◆ **Exercise goal**
Return a faithful copy of all the entries, omitting the images.

(Data supplied Opens)

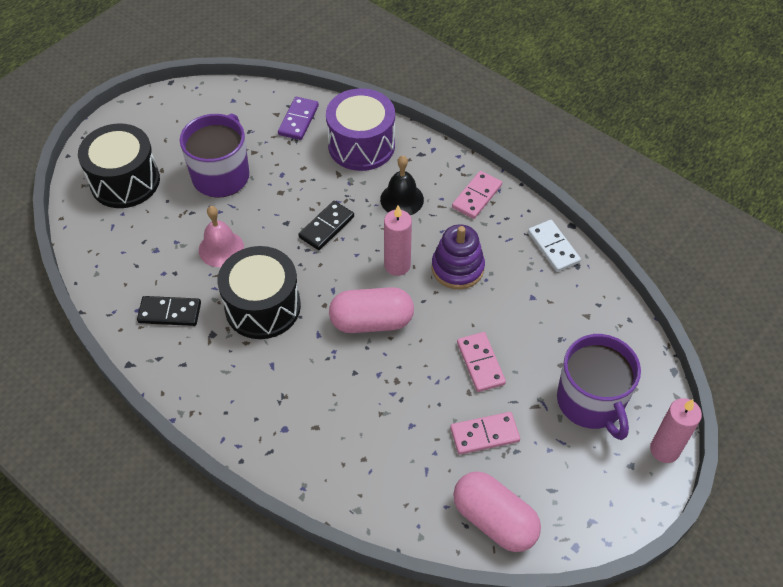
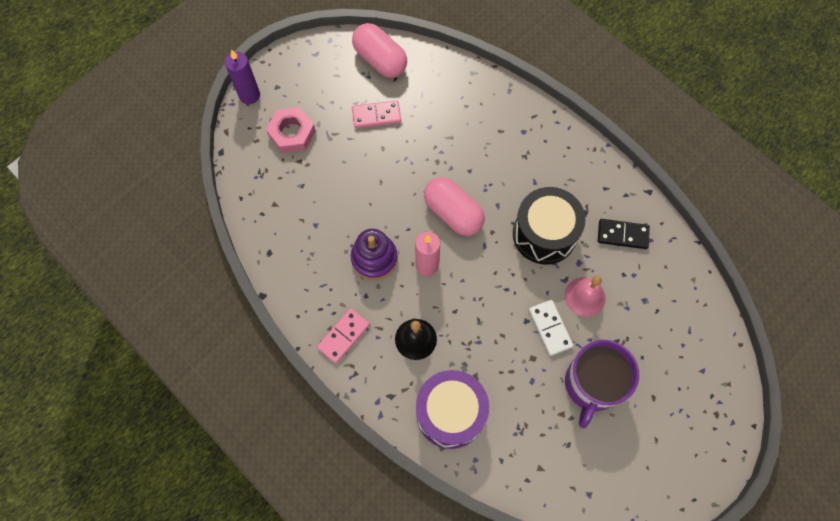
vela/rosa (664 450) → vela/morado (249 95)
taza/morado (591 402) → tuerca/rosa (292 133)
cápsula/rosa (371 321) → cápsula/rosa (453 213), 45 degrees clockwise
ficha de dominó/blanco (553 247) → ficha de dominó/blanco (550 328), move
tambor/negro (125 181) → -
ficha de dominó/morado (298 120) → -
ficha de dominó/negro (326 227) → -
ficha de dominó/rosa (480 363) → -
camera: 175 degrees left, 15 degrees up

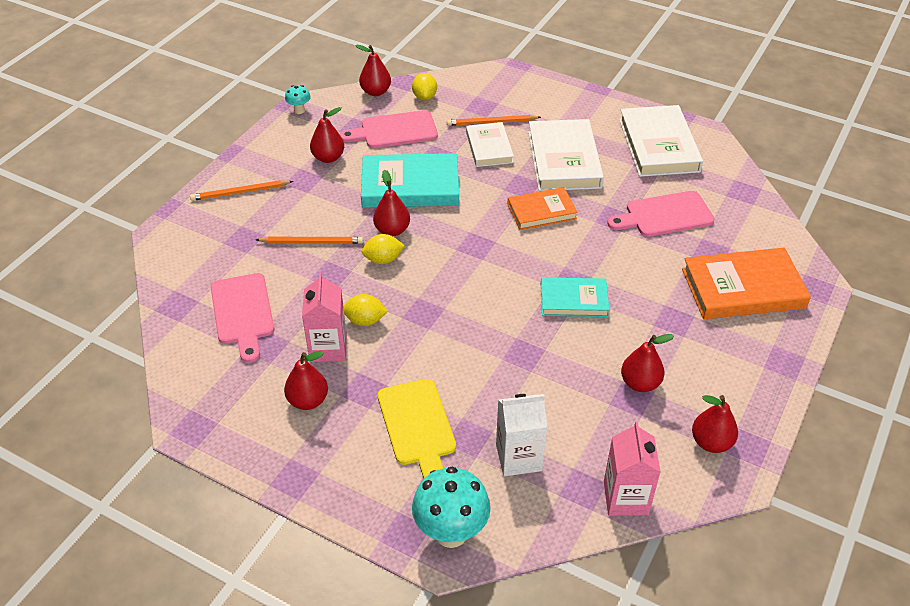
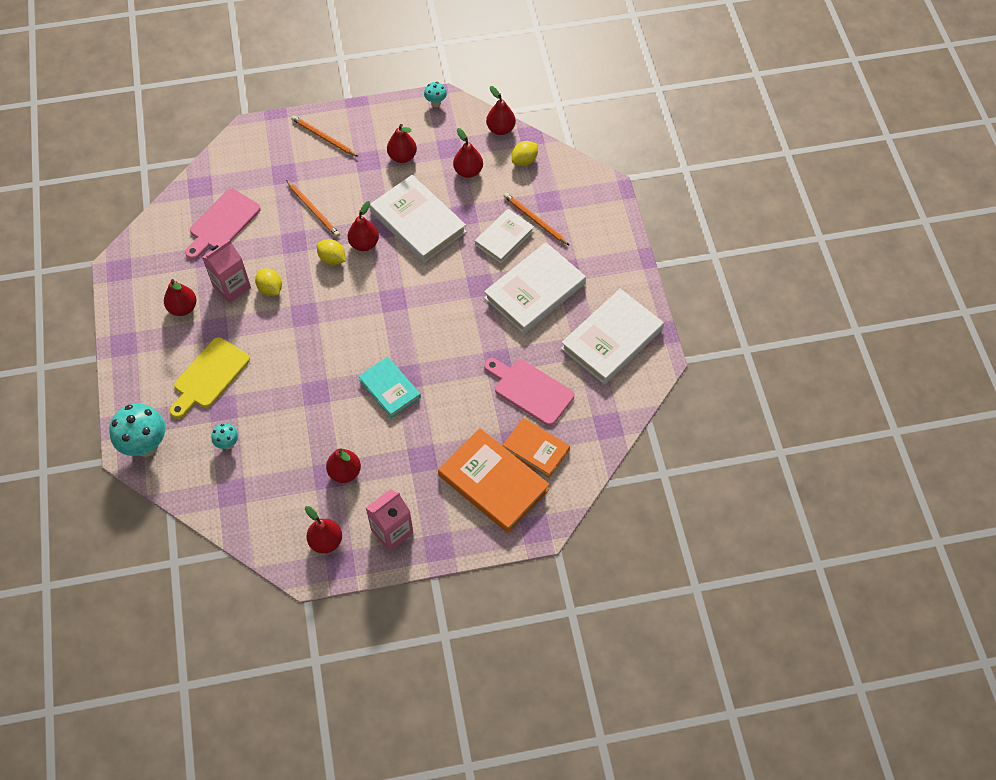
cartón de leche/blanco (518 457) → seta/turquesa (228 444)
cartón de leche/rosa (625 498) → cartón de leche/rosa (392 531), move
libro/turquesa (410 186) → libro/blanco (418 222)
tabla de cortar/rosa (395 130) → pera/rojo (468 171)
libro/naranja (541 211) → libro/naranja (536 449), move
camera: 50 degrees right, 15 degrees up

(Data supplied Closes)

◆ **Answer to the problem**
vela/rosa (664 450) → vela/morado (249 95)
taza/morado (591 402) → tuerca/rosa (292 133)
cápsula/rosa (371 321) → cápsula/rosa (453 213), 45 degrees clockwise
ficha de dominó/blanco (553 247) → ficha de dominó/blanco (550 328), move
tambor/negro (125 181) → -
ficha de dominó/morado (298 120) → -
ficha de dominó/negro (326 227) → -
ficha de dominó/rosa (480 363) → -
camera: 175 degrees left, 15 degrees up

cartón de leche/blanco (518 457) → seta/turquesa (228 444)
cartón de leche/rosa (625 498) → cartón de leche/rosa (392 531), move
libro/turquesa (410 186) → libro/blanco (418 222)
tabla de cortar/rosa (395 130) → pera/rojo (468 171)
libro/naranja (541 211) → libro/naranja (536 449), move
camera: 50 degrees right, 15 degrees up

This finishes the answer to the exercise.